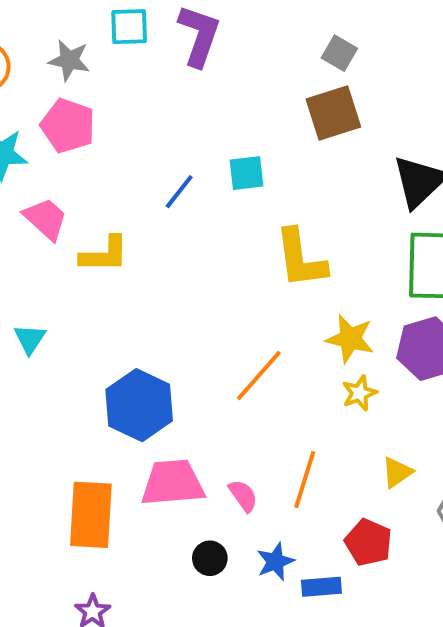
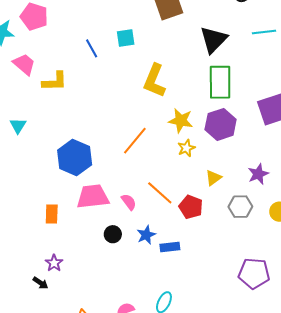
blue line: (179, 192) -> (92, 48), turned -66
yellow L-shape: (301, 259) -> (154, 81), turned 32
yellow triangle: (397, 472) -> (213, 178), moved
orange line: (305, 480) -> (160, 193), turned -64
orange rectangle: (91, 515) -> (52, 214), size x0.6
red pentagon: (368, 542) -> (191, 207), moved

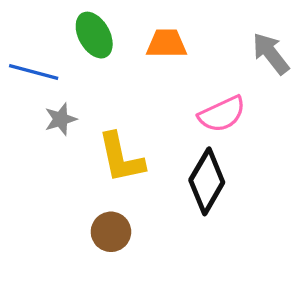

====

--- Task prompt ---
Would you please restate the records word for word, excluding any images?

--- Exercise answer ---
blue line: (179, 192) -> (92, 48), turned -66
yellow L-shape: (301, 259) -> (154, 81), turned 32
yellow triangle: (397, 472) -> (213, 178), moved
orange line: (305, 480) -> (160, 193), turned -64
orange rectangle: (91, 515) -> (52, 214), size x0.6
red pentagon: (368, 542) -> (191, 207), moved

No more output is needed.